Transcribe word for word each line from the one containing "U1 pin VDD: GND -> +12V" to the final line of the data, both included. Skip the pictures.

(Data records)
........
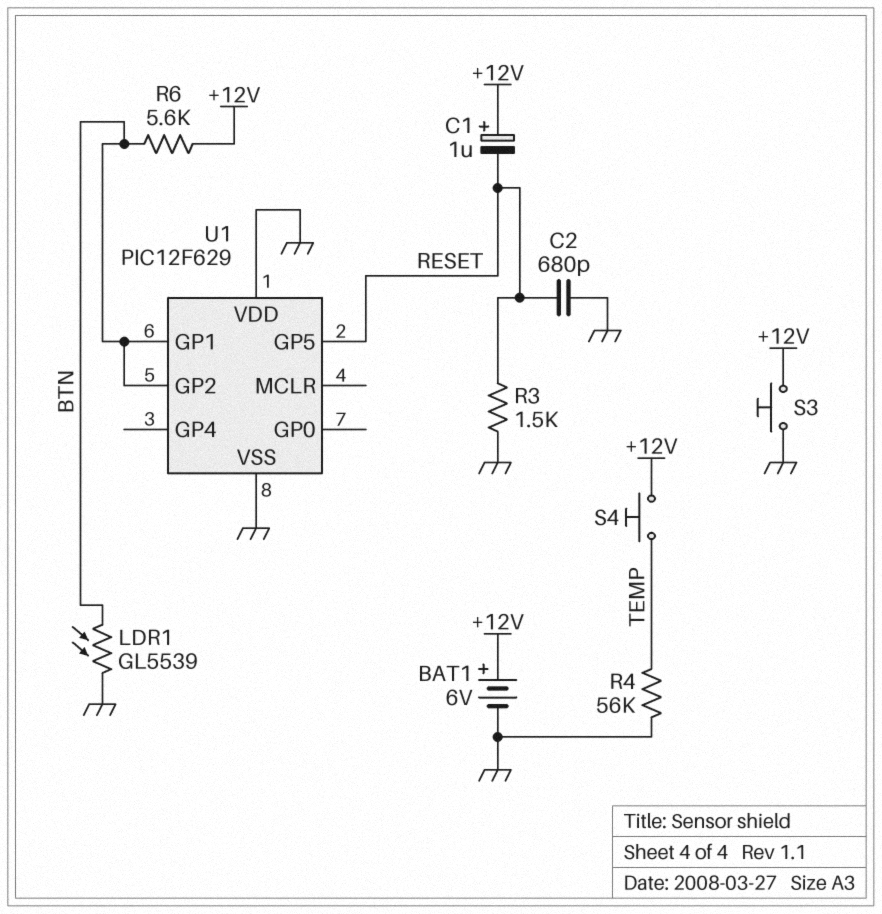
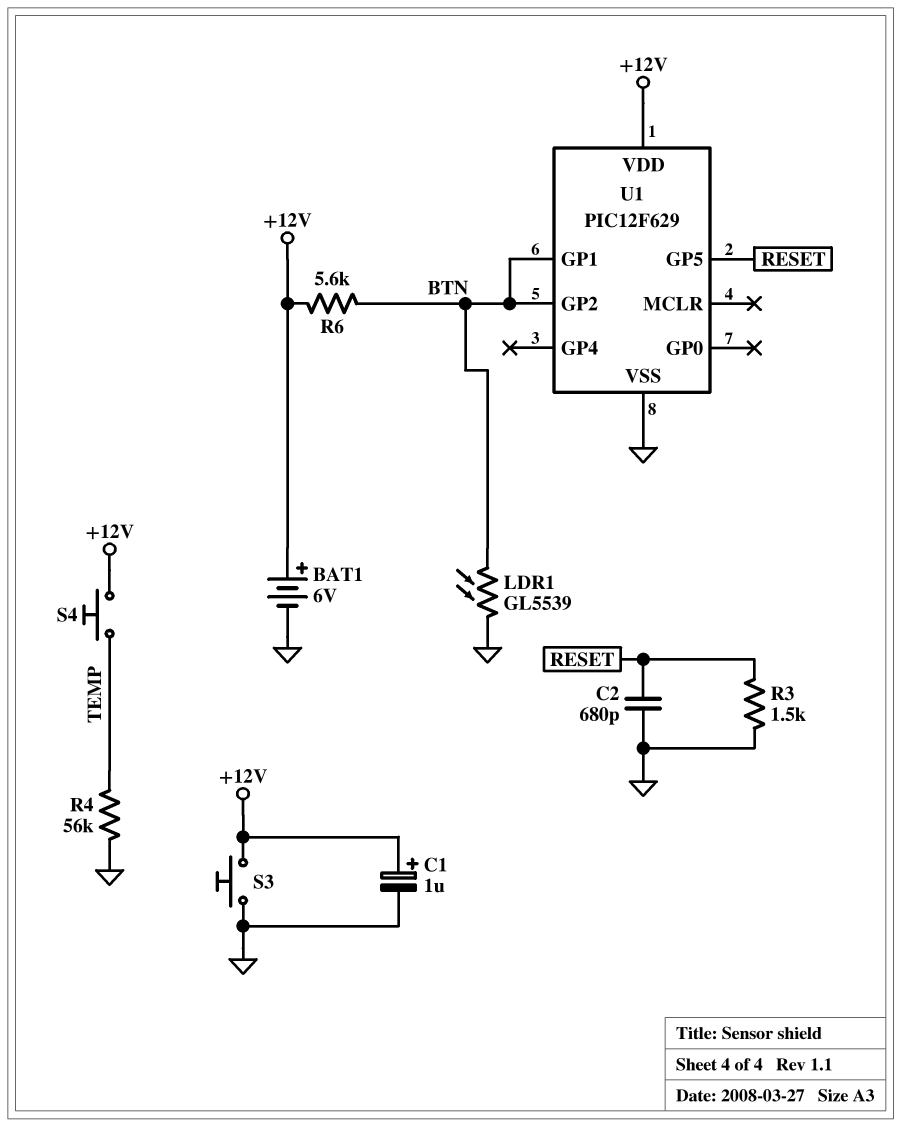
C1: 1uF (plus +12V, minus RESET) -> 1uF (plus +12V, minus GND)
U1 pin VDD: GND -> +12V

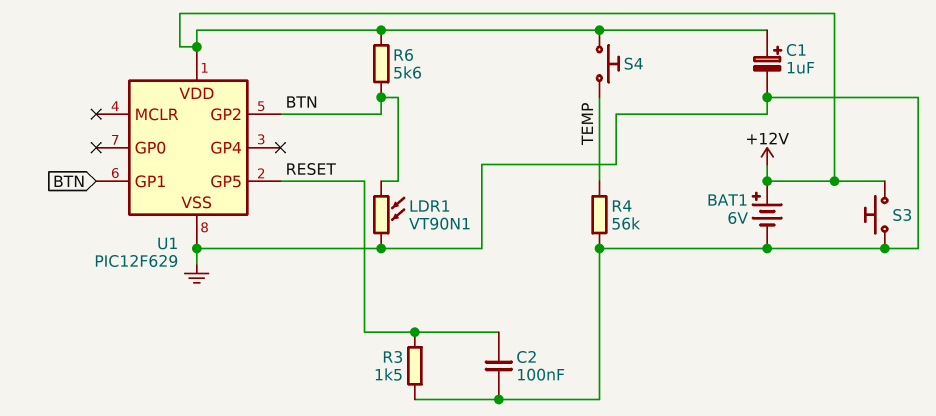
C2: 680pF (GND, RESET) -> 100nF (GND, RESET)
LDR1: GL5539 (BTN, GND) -> VT90N1 (BTN, GND)

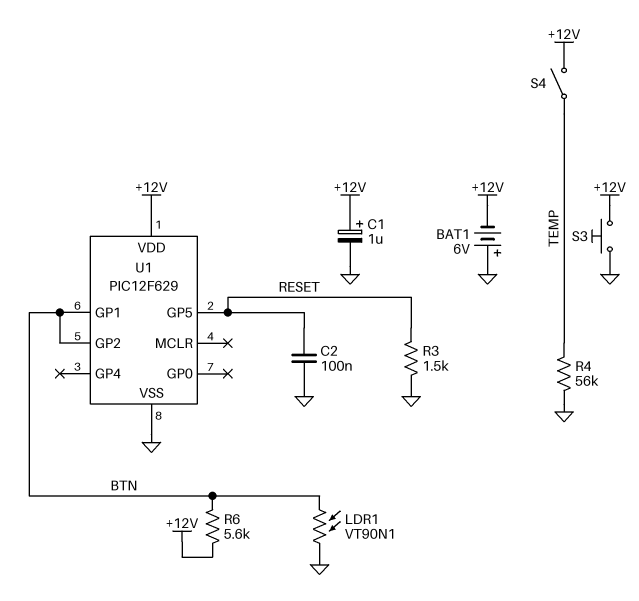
BAT1: 6V (plus +12V, minus GND) -> 6V (plus GND, minus +12V)
S4: button (+12V, TEMP) -> switch (+12V, TEMP)

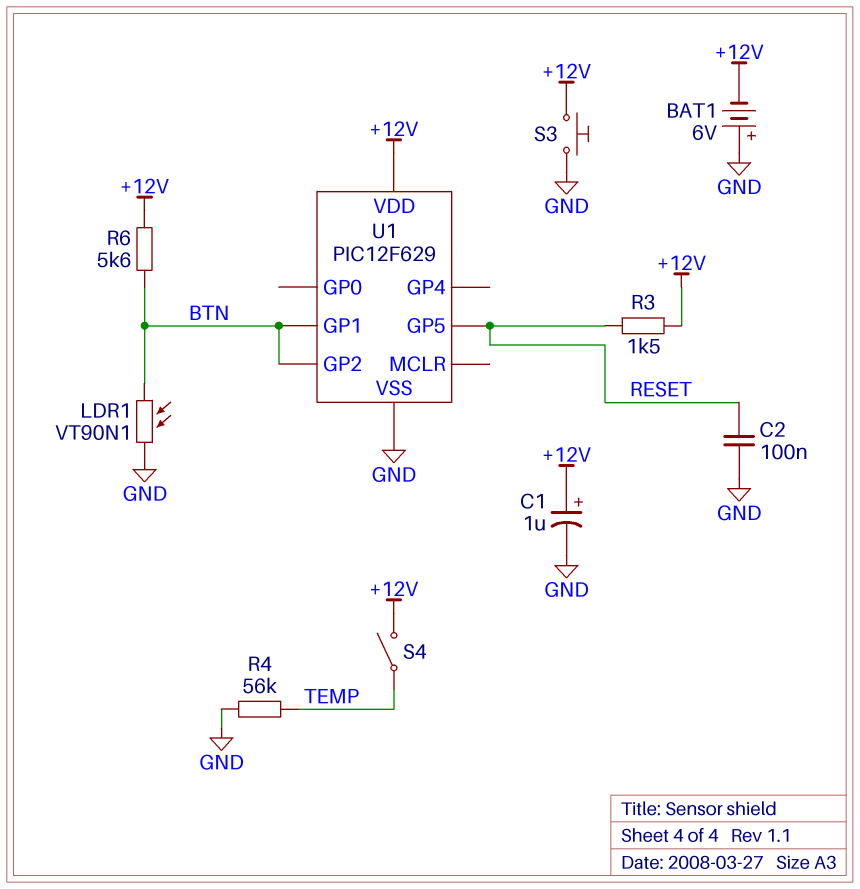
R3: 1.5k (GND, RESET) -> 1.5k (+12V, RESET)

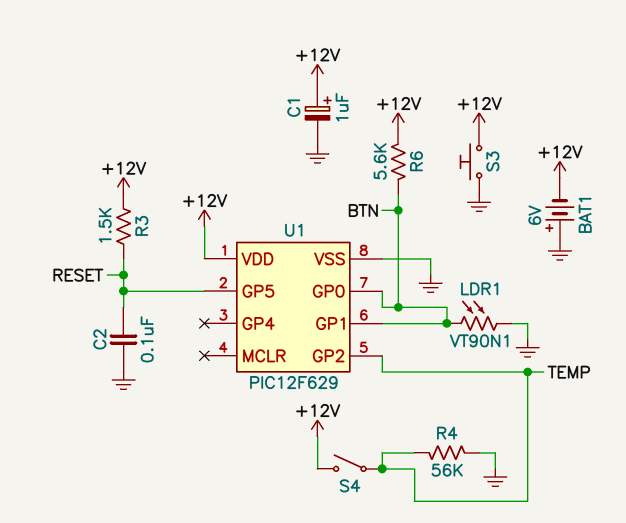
U1 pin GP0: none -> BTN
U1 pin GP2: BTN -> TEMP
........
▶ Solution for this task:
U1 pin VDD: GND -> +12V

C2: 680pF (GND, RESET) -> 100nF (GND, RESET)
LDR1: GL5539 (BTN, GND) -> VT90N1 (BTN, GND)

BAT1: 6V (plus +12V, minus GND) -> 6V (plus GND, minus +12V)
S4: button (+12V, TEMP) -> switch (+12V, TEMP)

R3: 1.5k (GND, RESET) -> 1.5k (+12V, RESET)

U1 pin GP0: none -> BTN
U1 pin GP2: BTN -> TEMP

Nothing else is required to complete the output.